▶ [Assigned task]: Each line below is to be written out in full, exactly as shown.

▶ [Record set]:

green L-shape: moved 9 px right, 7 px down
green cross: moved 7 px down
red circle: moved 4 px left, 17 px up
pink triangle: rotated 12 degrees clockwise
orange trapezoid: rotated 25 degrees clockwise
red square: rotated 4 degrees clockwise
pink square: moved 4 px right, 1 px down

▶ [Expected answer]:
green L-shape: moved 9 px right, 7 px down
green cross: moved 7 px down
red circle: moved 4 px left, 17 px up
pink triangle: rotated 12 degrees clockwise
orange trapezoid: rotated 25 degrees clockwise
red square: rotated 4 degrees clockwise
pink square: moved 4 px right, 1 px down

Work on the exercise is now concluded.